Copy each line from the entries that the word "orange" appears in.

----- SOURCE DATA

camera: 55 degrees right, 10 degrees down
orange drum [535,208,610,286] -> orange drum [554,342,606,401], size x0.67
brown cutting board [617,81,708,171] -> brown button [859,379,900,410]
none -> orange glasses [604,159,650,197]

----------
----- SOURCE DATA

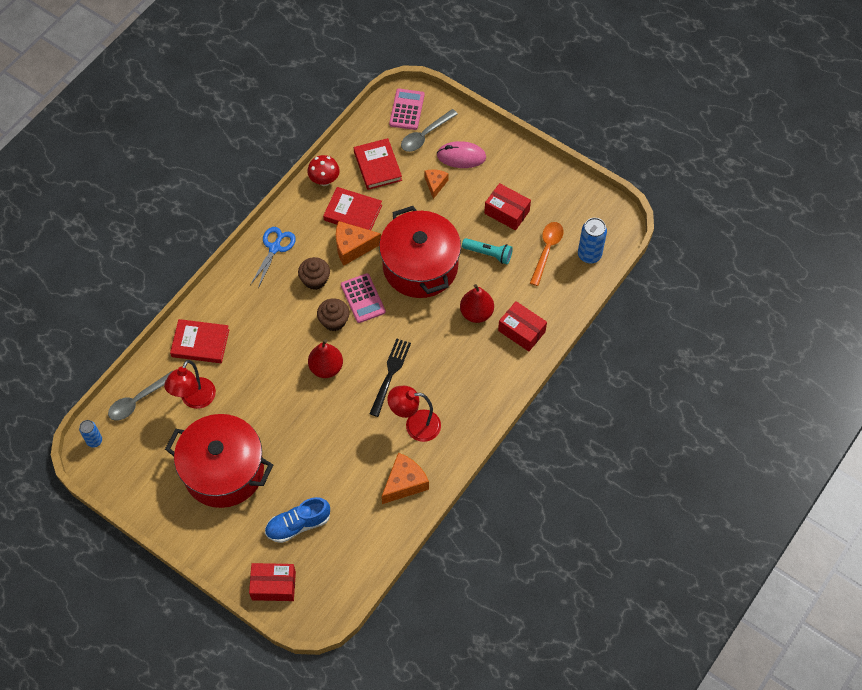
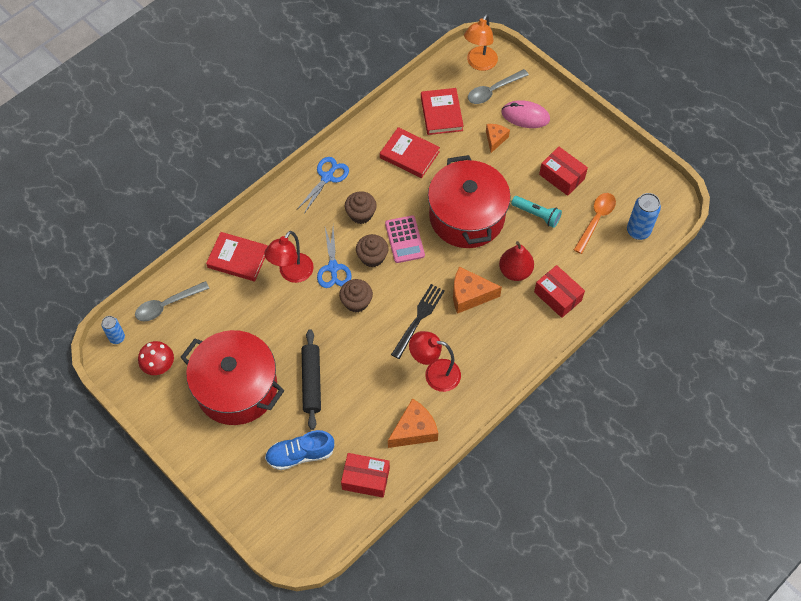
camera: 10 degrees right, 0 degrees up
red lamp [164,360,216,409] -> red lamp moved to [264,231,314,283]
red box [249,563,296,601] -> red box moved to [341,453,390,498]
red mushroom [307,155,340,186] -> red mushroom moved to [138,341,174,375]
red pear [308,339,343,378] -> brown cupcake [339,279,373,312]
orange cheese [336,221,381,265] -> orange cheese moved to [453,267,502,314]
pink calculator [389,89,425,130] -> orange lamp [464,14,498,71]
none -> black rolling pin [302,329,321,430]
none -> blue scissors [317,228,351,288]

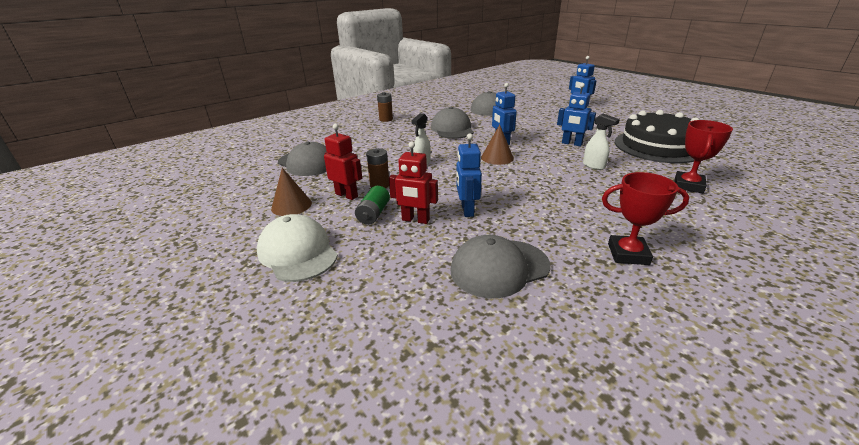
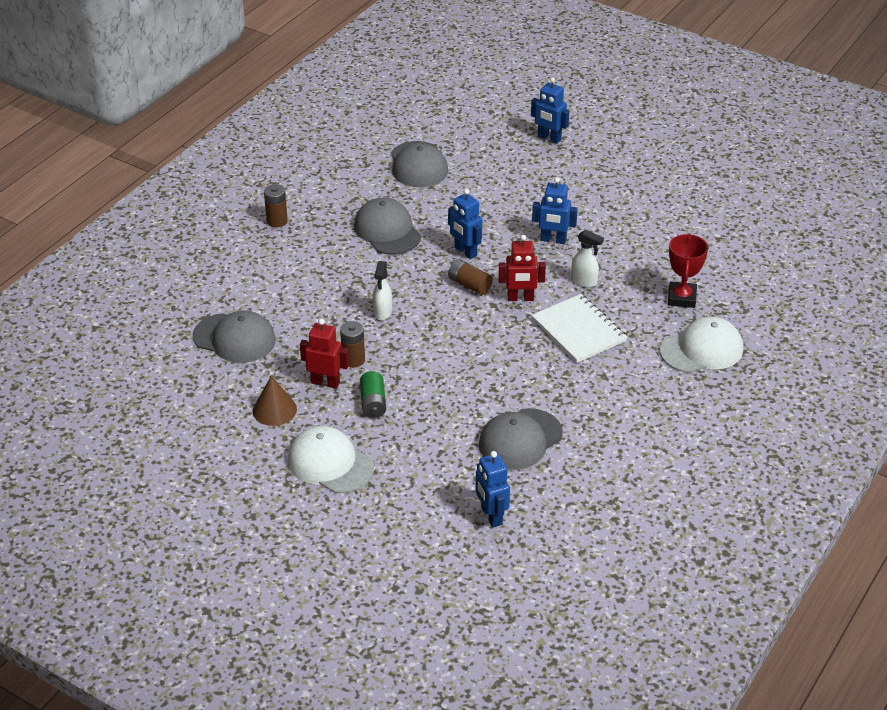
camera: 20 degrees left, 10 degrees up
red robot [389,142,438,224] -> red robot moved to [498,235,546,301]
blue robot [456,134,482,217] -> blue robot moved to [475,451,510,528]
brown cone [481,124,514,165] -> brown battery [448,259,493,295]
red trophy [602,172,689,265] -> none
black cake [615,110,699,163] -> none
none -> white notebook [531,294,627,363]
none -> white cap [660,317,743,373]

----------

▶ _REPLY TO THE EXERCISE_:
orange drum [535,208,610,286] -> orange drum [554,342,606,401], size x0.67
none -> orange glasses [604,159,650,197]
orange cheese [336,221,381,265] -> orange cheese moved to [453,267,502,314]
pink calculator [389,89,425,130] -> orange lamp [464,14,498,71]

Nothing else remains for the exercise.